YOUR INSTRUCTIONS — Please return, exactly and only, the lines beginning at the top of the entries below and ending with the line containing "green line: (284, 81) -> (305, 68), turned 44"; keep out the pictures.

SUPPLIED MATERIAL —
+ + +
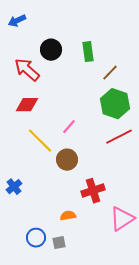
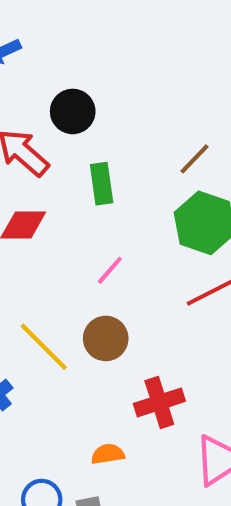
green rectangle: (88, 52) -> (102, 184), moved
yellow line: (40, 141) -> (44, 347), moved

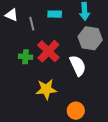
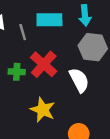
cyan rectangle: (55, 14) -> (49, 20), size x1.5
yellow star: (46, 89) -> (43, 110), turned 30

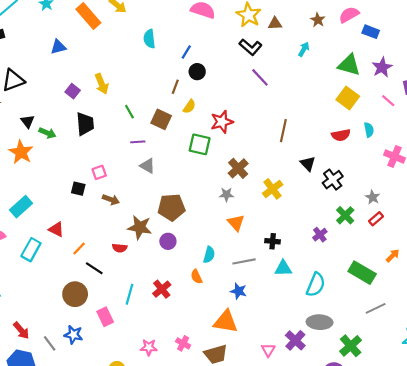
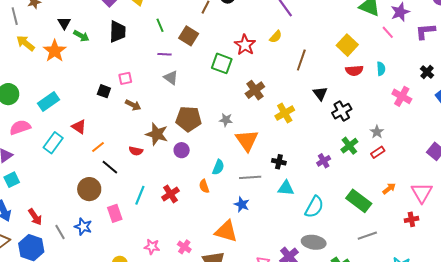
yellow square: (348, 98) -> (347, 45), moved
pink line: (388, 101) -> (388, 32), moved
yellow semicircle: (189, 107) -> (276, 37), moved
red star: (222, 122) -> (245, 45), turned -30
gray star: (226, 195) -> (226, 120), moved
orange triangle: (236, 223) -> (247, 140), size x1.4

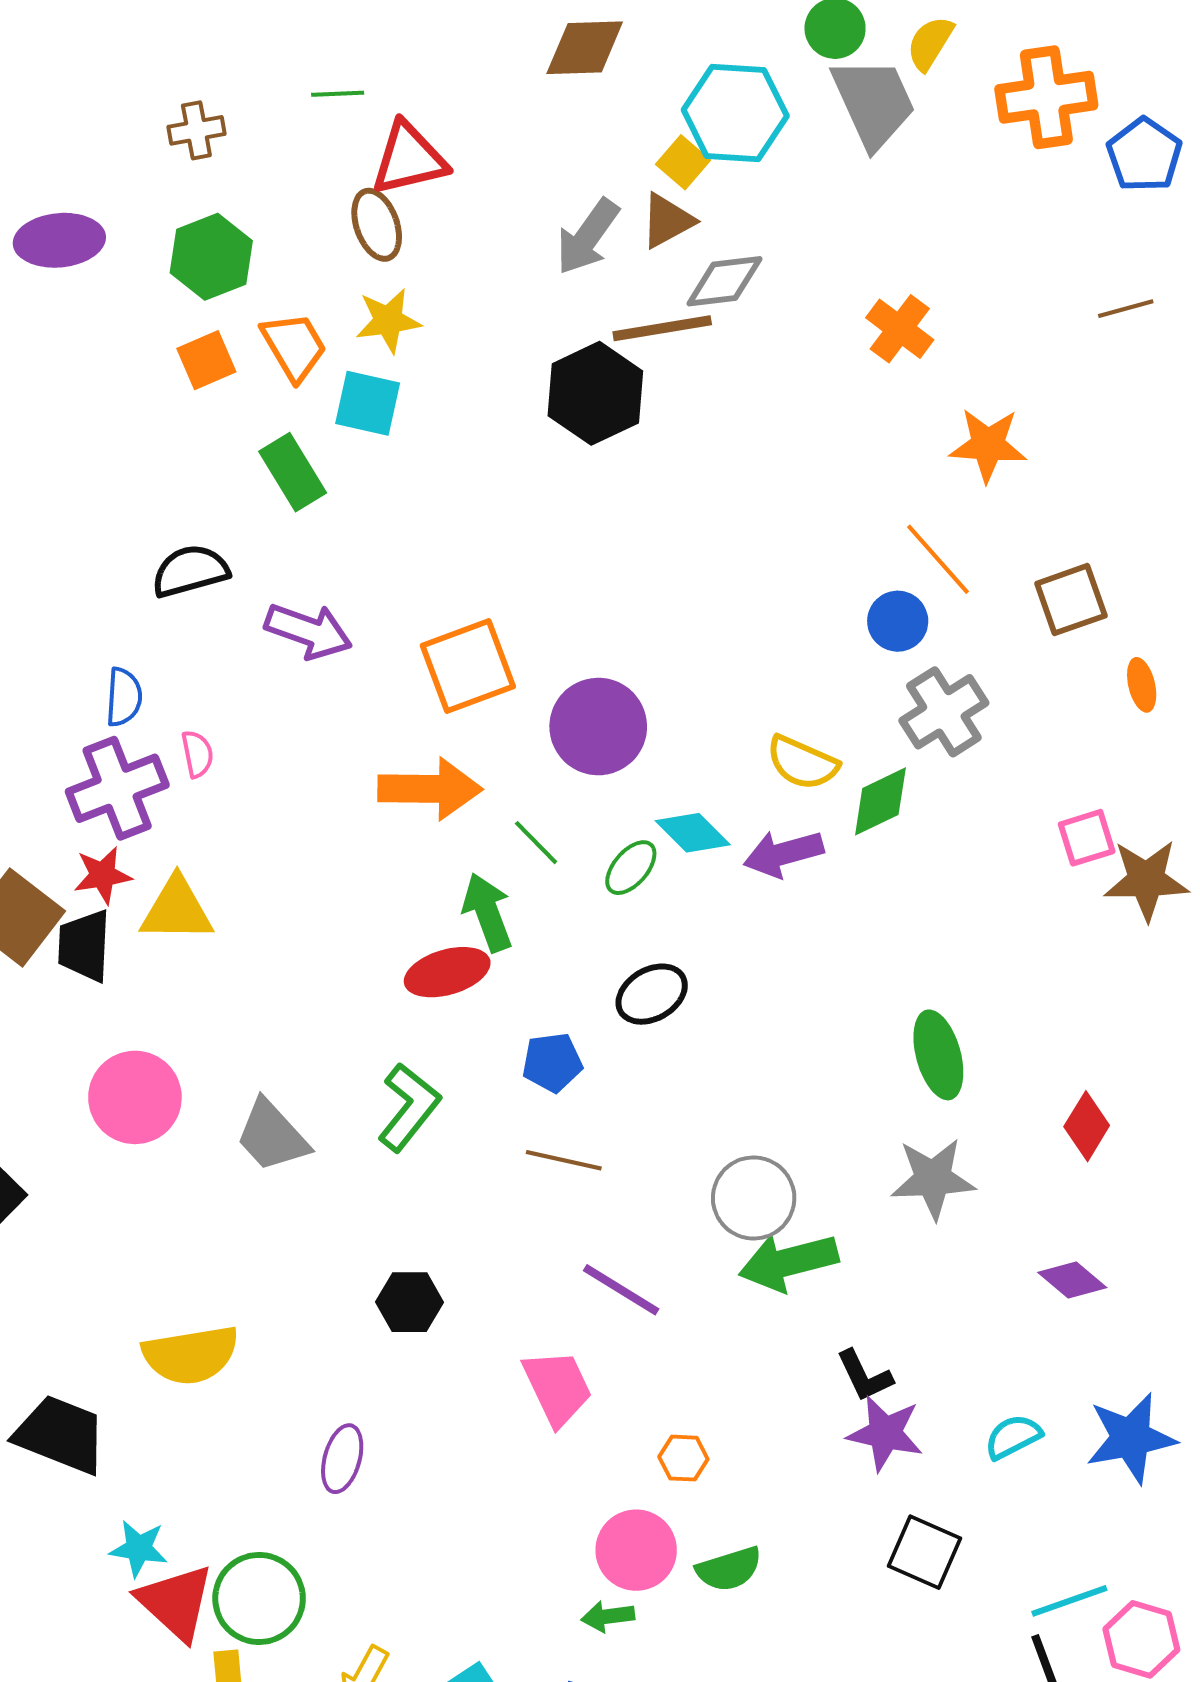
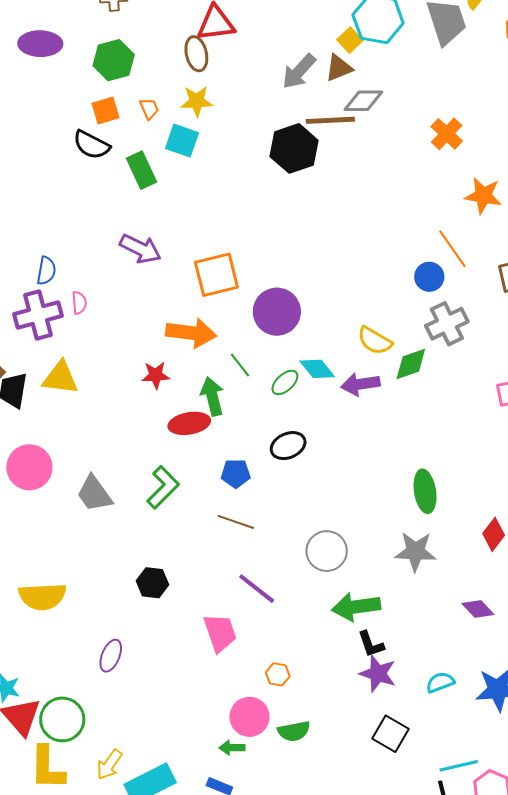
orange trapezoid: (294, 346) -> (149, 109), size x0.6
black semicircle: (190, 571) -> (92, 145), moved, turned -144
red star: (103, 875) -> (156, 375), moved
green arrow: (788, 1262) -> (356, 607), moved

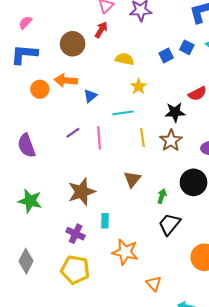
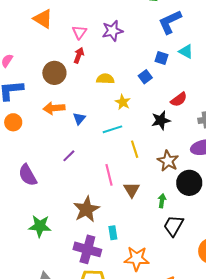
blue square: (166, 55) -> (145, 77), moved
orange circle: (40, 89) -> (13, 122), moved
pink line: (99, 138) -> (109, 175), moved
brown star: (171, 141) -> (168, 161), moved
purple cross: (76, 234) -> (87, 249), size x1.5

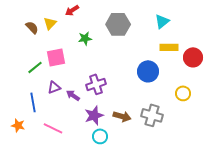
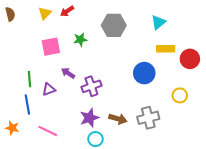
yellow triangle: (50, 23) -> (45, 13), moved
brown semicircle: (32, 27) -> (10, 14), moved, turned 32
pink square: (56, 57) -> (51, 47), moved
green line: (35, 67) -> (30, 79), moved, turned -56
purple arrow: (73, 95) -> (68, 73), moved
gray cross: (152, 115) -> (148, 118), turned -30

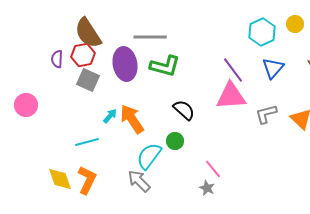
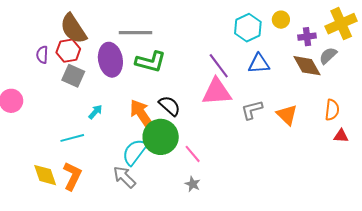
blue triangle: (273, 68) -> (259, 64), turned 45
orange arrow: (132, 119) -> (142, 114), moved
green circle: (175, 141) -> (161, 137), size x2.0
pink line: (213, 169) -> (193, 154), moved

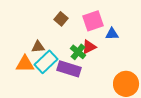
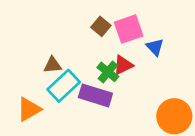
brown square: (61, 19) -> (101, 26), moved
blue triangle: (112, 34) -> (155, 47), turned 48
orange triangle: (25, 64) -> (29, 109), moved, turned -30

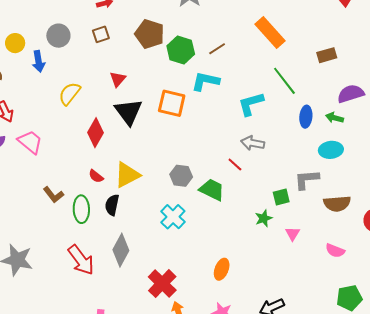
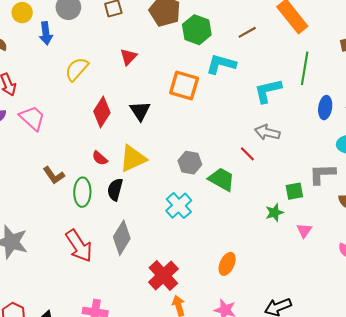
brown line: (217, 49) -> (247, 32), moved
green line: (284, 81) -> (305, 68), turned 44
black triangle: (128, 112) -> (140, 111), moved, size x0.7

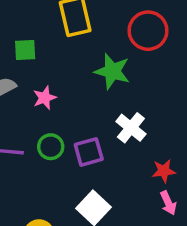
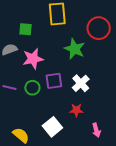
pink star: (45, 98) -> (33, 59), size x1.5
purple square: (89, 152) -> (54, 81), moved
red star: (164, 171) -> (76, 110), moved

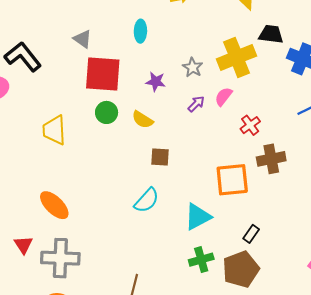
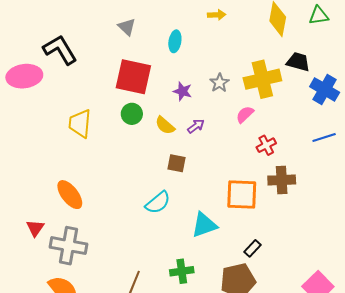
gray triangle: (82, 39) -> (127, 27), moved
purple arrow: (196, 104) -> (196, 126), moved
green cross: (201, 260) -> (182, 271), moved

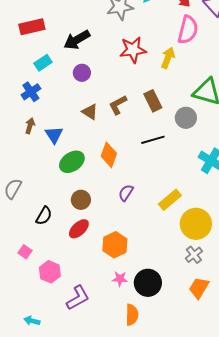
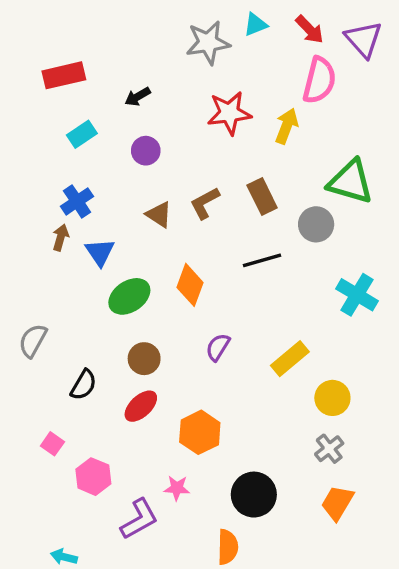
black arrow: (77, 40) -> (138, 97), size x0.6
blue cross: (31, 92) -> (77, 201), moved
yellow circle: (196, 224) -> (332, 398), size x0.7
pink star: (120, 279) -> (177, 488), moved

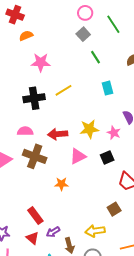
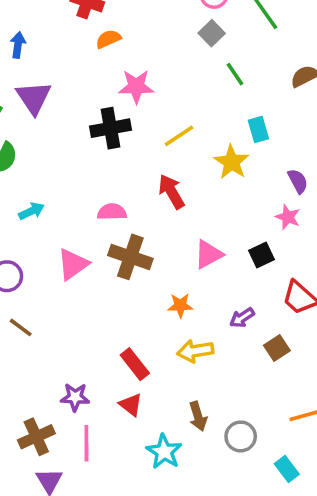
black cross: (34, 98) -> (110, 128), moved
yellow star: (89, 129) -> (232, 162), moved, turned -30
pink star: (114, 133) -> (288, 217), moved
red arrow: (58, 134) -> (171, 192), moved, turned 66
yellow arrow: (95, 231) -> (195, 351), moved
purple arrow: (53, 232) -> (242, 318), moved

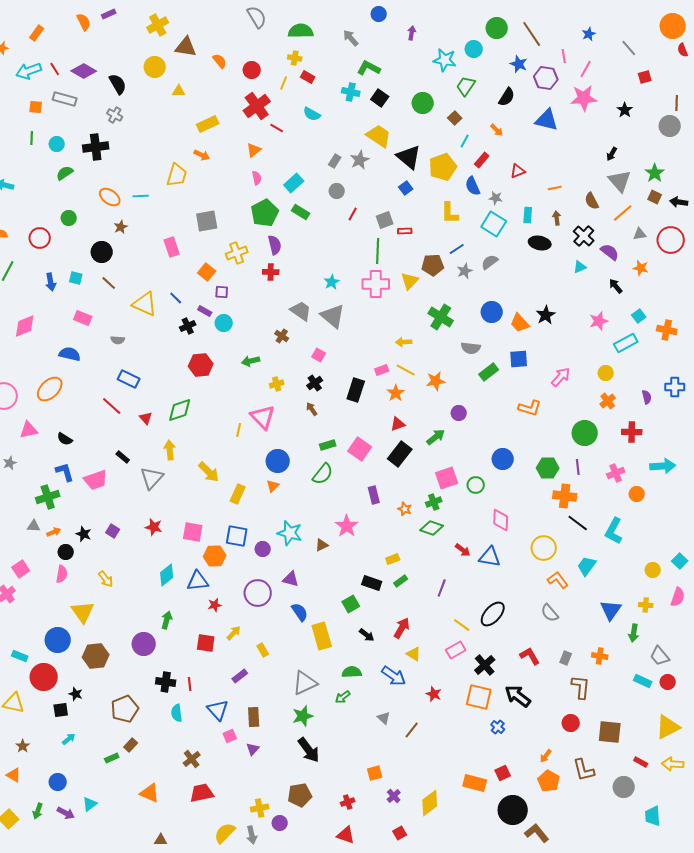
+ + +
SOLUTION FOR THIS TASK —
green rectangle: (88, 52) -> (102, 184), moved
yellow line: (40, 141) -> (44, 347), moved

cyan rectangle: (55, 14) -> (49, 20), size x1.5
yellow star: (46, 89) -> (43, 110), turned 30

yellow square: (348, 98) -> (347, 45), moved
pink line: (388, 101) -> (388, 32), moved
yellow semicircle: (189, 107) -> (276, 37), moved
red star: (222, 122) -> (245, 45), turned -30
gray star: (226, 195) -> (226, 120), moved
orange triangle: (236, 223) -> (247, 140), size x1.4

orange trapezoid: (294, 346) -> (149, 109), size x0.6
black semicircle: (190, 571) -> (92, 145), moved, turned -144
red star: (103, 875) -> (156, 375), moved
green arrow: (788, 1262) -> (356, 607), moved

blue square: (166, 55) -> (145, 77), moved
orange circle: (40, 89) -> (13, 122), moved
pink line: (99, 138) -> (109, 175), moved
brown star: (171, 141) -> (168, 161), moved
purple cross: (76, 234) -> (87, 249), size x1.5

yellow triangle: (50, 23) -> (45, 13), moved
brown semicircle: (32, 27) -> (10, 14), moved, turned 32
pink square: (56, 57) -> (51, 47), moved
green line: (35, 67) -> (30, 79), moved, turned -56
purple arrow: (73, 95) -> (68, 73), moved
gray cross: (152, 115) -> (148, 118), turned -30

blue triangle: (273, 68) -> (259, 64), turned 45
orange arrow: (132, 119) -> (142, 114), moved
green circle: (175, 141) -> (161, 137), size x2.0
pink line: (213, 169) -> (193, 154), moved

brown square: (61, 19) -> (101, 26), moved
blue triangle: (112, 34) -> (155, 47), turned 48
orange triangle: (25, 64) -> (29, 109), moved, turned -30

brown line: (217, 49) -> (247, 32), moved
green line: (284, 81) -> (305, 68), turned 44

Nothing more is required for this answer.